_Available data_:
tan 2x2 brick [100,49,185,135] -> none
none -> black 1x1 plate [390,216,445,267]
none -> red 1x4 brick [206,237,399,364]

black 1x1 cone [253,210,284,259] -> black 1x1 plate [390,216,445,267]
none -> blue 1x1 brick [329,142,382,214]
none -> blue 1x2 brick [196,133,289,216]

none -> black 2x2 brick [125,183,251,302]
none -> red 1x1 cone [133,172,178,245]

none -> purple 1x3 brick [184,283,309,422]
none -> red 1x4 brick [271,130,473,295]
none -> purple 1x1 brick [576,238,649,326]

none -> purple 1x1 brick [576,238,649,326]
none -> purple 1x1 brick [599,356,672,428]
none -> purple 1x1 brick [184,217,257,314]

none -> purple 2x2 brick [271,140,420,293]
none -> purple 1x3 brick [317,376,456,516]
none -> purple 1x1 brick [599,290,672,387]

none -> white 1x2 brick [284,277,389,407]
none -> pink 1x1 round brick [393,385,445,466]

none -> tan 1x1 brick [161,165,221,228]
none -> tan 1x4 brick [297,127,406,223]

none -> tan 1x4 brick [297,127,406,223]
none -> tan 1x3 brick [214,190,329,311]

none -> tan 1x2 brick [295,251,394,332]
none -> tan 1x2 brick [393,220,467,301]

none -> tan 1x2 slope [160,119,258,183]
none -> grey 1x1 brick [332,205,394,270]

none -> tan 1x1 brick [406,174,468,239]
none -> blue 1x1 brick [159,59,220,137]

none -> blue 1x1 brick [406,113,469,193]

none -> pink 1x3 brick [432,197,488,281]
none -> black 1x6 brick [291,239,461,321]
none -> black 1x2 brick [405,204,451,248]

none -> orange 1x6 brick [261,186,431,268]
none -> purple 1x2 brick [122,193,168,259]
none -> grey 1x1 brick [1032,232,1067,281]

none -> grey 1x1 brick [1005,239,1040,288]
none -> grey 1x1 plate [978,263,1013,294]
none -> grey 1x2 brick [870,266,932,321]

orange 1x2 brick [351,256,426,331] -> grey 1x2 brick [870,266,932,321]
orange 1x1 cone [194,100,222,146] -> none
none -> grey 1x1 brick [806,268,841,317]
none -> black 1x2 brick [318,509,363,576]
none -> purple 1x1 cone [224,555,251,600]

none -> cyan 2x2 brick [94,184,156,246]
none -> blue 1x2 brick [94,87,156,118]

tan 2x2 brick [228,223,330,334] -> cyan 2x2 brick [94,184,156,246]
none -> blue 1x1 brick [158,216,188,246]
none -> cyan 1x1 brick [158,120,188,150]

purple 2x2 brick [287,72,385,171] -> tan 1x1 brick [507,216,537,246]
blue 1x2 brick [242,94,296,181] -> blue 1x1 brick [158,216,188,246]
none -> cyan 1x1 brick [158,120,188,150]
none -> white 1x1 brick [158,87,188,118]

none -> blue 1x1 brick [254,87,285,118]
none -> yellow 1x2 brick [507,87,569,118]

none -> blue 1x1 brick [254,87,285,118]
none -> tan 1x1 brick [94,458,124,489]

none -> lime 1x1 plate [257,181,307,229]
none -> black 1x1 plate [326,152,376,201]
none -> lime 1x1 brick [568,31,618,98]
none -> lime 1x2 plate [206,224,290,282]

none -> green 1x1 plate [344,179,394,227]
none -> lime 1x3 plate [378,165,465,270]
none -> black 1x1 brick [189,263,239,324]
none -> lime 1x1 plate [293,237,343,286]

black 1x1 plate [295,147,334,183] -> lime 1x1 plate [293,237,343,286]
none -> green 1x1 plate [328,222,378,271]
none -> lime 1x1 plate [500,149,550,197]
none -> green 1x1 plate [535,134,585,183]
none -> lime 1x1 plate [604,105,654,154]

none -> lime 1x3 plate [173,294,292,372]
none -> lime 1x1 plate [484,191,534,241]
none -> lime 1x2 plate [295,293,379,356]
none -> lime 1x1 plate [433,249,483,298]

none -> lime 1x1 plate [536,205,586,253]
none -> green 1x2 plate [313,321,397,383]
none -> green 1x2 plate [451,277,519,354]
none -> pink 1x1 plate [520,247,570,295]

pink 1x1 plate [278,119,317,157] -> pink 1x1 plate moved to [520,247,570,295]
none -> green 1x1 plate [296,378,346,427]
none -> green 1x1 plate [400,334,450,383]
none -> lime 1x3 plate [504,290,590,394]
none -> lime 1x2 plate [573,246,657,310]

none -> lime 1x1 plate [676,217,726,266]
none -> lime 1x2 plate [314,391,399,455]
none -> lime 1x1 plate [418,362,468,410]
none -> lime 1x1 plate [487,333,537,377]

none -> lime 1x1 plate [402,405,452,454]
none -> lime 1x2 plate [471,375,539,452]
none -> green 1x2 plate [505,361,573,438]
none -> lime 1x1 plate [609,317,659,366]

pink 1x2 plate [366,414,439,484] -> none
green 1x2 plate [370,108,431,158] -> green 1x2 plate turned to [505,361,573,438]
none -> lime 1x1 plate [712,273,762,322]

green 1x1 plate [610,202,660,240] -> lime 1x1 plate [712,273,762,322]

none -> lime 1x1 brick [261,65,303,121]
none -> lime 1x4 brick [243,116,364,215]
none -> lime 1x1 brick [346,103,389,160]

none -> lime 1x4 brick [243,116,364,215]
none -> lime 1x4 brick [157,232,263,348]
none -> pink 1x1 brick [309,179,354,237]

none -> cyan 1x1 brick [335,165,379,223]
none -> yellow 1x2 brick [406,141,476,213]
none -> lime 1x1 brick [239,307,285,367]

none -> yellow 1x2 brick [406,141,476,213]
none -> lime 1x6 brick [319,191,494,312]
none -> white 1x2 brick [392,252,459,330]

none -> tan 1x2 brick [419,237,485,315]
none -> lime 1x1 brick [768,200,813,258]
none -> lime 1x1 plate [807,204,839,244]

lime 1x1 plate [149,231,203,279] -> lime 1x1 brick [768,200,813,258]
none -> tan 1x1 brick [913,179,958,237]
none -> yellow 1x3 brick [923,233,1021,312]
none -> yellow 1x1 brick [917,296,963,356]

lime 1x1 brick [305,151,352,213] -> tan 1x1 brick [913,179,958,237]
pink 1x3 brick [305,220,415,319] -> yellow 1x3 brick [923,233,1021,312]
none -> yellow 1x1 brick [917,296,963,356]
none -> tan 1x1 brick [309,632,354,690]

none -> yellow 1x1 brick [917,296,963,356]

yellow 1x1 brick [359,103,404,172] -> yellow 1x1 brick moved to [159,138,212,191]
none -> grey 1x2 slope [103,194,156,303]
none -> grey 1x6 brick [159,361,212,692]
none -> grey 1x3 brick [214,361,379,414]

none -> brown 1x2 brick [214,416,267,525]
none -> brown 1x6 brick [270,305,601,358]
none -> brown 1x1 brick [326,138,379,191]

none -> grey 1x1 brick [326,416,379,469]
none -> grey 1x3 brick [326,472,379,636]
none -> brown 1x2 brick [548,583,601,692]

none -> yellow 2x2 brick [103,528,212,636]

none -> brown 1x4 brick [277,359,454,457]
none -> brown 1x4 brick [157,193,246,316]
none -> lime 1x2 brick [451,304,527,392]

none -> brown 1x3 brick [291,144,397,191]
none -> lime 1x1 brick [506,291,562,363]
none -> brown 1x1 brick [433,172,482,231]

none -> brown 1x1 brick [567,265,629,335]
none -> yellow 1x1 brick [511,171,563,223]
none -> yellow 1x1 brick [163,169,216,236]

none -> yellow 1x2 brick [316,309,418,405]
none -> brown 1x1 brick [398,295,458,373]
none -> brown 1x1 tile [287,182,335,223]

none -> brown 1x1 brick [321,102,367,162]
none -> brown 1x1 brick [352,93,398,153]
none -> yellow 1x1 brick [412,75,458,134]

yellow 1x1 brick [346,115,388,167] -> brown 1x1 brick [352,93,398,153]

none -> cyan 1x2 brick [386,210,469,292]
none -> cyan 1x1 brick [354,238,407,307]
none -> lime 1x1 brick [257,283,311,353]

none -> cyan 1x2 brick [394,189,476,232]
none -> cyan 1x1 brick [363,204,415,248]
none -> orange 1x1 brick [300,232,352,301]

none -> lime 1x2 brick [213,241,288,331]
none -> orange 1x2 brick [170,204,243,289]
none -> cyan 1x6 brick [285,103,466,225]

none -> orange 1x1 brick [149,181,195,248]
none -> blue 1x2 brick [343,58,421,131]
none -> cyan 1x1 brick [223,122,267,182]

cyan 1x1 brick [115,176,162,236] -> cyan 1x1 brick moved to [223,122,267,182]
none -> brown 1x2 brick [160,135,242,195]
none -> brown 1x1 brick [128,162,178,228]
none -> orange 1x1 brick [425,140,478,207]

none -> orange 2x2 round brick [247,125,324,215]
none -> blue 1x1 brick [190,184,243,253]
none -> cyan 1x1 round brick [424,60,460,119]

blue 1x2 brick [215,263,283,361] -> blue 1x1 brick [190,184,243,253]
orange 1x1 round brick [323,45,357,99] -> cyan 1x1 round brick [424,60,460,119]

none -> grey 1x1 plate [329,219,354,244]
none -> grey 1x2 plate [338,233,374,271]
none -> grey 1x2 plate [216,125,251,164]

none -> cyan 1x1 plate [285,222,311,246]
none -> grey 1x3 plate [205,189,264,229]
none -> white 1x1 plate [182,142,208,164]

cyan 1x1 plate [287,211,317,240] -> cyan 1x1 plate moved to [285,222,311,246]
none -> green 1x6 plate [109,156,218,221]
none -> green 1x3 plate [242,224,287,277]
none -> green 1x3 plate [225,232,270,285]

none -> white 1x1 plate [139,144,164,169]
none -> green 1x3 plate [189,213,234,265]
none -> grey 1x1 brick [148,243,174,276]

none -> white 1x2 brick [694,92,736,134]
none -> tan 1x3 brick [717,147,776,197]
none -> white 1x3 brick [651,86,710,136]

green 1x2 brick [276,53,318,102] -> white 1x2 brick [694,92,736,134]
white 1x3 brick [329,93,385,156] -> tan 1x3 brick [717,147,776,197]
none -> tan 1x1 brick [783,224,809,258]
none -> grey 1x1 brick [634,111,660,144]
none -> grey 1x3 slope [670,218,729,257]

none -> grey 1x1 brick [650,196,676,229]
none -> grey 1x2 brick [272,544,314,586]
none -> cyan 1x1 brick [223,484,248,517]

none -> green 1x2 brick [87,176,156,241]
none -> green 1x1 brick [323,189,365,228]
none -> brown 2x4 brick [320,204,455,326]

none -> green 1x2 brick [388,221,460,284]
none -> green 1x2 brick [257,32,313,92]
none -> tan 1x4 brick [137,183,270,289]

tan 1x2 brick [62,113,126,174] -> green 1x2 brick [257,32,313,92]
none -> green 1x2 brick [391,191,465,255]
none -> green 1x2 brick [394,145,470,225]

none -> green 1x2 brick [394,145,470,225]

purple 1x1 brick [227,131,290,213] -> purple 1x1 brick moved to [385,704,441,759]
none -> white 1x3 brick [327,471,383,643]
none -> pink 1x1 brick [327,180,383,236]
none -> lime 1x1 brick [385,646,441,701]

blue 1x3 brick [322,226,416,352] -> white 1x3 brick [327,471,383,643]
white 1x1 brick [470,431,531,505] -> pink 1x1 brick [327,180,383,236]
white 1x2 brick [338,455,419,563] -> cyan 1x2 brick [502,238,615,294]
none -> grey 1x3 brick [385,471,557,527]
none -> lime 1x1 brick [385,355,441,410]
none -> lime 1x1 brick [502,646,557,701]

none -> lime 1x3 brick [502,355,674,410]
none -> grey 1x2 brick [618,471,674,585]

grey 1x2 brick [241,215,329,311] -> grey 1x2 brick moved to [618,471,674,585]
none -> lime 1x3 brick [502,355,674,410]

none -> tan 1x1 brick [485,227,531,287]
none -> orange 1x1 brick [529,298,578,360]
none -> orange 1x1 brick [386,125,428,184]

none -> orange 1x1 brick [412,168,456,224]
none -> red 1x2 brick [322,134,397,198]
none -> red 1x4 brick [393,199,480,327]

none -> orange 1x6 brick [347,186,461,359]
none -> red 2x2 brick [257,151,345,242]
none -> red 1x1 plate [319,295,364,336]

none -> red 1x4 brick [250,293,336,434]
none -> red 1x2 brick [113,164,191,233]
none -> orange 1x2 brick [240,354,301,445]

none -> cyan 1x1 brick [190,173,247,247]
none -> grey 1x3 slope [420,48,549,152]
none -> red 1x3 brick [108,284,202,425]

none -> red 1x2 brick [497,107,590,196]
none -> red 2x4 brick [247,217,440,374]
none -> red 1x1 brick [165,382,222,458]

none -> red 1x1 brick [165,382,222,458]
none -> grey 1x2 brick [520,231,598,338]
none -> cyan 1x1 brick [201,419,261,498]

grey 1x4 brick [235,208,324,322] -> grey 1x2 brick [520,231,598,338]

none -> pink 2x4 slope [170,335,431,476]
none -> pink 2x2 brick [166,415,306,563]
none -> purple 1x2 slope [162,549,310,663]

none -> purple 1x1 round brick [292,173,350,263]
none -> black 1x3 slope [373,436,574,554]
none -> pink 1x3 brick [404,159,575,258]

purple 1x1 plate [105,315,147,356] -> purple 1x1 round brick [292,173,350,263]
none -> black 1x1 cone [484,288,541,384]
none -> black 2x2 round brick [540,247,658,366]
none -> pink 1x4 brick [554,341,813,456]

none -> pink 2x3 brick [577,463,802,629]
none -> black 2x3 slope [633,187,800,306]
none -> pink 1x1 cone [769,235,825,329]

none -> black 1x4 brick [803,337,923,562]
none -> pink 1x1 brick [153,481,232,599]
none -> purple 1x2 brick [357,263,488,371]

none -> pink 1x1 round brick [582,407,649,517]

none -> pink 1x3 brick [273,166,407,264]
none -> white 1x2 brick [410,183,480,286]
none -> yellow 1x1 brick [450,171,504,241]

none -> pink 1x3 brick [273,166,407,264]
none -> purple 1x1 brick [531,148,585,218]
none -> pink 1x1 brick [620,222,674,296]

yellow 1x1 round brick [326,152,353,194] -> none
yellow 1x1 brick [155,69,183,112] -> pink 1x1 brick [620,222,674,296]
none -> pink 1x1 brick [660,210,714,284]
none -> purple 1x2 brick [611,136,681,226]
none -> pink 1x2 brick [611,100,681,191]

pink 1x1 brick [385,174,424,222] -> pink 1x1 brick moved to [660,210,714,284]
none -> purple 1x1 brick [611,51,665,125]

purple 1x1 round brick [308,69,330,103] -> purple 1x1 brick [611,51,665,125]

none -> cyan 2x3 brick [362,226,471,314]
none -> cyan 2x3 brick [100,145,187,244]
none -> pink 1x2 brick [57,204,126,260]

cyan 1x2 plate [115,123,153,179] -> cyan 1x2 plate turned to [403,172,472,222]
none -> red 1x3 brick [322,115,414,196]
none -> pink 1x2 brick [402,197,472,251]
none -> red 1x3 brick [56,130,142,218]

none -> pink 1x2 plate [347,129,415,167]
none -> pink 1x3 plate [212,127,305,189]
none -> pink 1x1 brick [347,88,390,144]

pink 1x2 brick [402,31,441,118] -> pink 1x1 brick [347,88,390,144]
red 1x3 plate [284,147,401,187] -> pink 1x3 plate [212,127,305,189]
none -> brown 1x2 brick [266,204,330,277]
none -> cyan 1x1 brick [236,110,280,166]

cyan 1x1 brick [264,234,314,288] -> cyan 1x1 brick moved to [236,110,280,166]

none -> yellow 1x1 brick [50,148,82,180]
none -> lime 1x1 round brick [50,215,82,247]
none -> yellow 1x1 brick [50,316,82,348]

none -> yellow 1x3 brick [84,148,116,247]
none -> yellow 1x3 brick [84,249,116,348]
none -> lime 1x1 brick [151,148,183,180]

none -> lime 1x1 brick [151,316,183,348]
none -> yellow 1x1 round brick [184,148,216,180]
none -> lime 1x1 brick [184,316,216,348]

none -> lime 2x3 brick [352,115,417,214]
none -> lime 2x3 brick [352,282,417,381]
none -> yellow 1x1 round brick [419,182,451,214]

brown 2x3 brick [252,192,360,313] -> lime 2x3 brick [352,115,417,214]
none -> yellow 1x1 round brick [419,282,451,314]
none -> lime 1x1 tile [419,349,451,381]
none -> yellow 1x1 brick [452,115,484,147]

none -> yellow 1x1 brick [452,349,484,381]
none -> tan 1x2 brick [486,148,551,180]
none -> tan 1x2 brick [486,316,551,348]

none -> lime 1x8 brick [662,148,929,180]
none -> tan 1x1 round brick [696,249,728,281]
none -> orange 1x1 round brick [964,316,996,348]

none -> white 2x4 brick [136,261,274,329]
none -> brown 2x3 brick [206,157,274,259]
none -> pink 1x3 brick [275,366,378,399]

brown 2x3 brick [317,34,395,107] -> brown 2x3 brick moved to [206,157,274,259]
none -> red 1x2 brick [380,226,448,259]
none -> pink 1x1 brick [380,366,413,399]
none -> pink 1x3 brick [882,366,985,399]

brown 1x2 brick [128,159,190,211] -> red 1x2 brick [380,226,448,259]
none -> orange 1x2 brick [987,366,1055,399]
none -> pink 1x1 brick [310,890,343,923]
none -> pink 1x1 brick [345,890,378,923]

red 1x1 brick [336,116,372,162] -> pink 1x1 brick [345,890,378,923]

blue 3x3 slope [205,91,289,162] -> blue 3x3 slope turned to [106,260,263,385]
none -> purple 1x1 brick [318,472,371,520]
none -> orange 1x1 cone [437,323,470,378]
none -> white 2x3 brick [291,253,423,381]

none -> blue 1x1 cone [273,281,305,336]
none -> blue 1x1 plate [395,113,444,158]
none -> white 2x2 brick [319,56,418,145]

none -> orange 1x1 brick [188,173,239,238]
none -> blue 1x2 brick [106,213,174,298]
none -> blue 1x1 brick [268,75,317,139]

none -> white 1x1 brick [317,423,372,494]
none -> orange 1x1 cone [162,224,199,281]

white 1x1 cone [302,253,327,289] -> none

_What you are asked to do_: Give back, unchanged, the run of lines in the listing above that begins at the line containing "none -> lime 1x1 brick [184,316,216,348]" and ends at the line containing "none -> yellow 1x1 round brick [419,282,451,314]", both included.

_Response_:
none -> lime 1x1 brick [184,316,216,348]

none -> lime 2x3 brick [352,115,417,214]
none -> lime 2x3 brick [352,282,417,381]
none -> yellow 1x1 round brick [419,182,451,214]

brown 2x3 brick [252,192,360,313] -> lime 2x3 brick [352,115,417,214]
none -> yellow 1x1 round brick [419,282,451,314]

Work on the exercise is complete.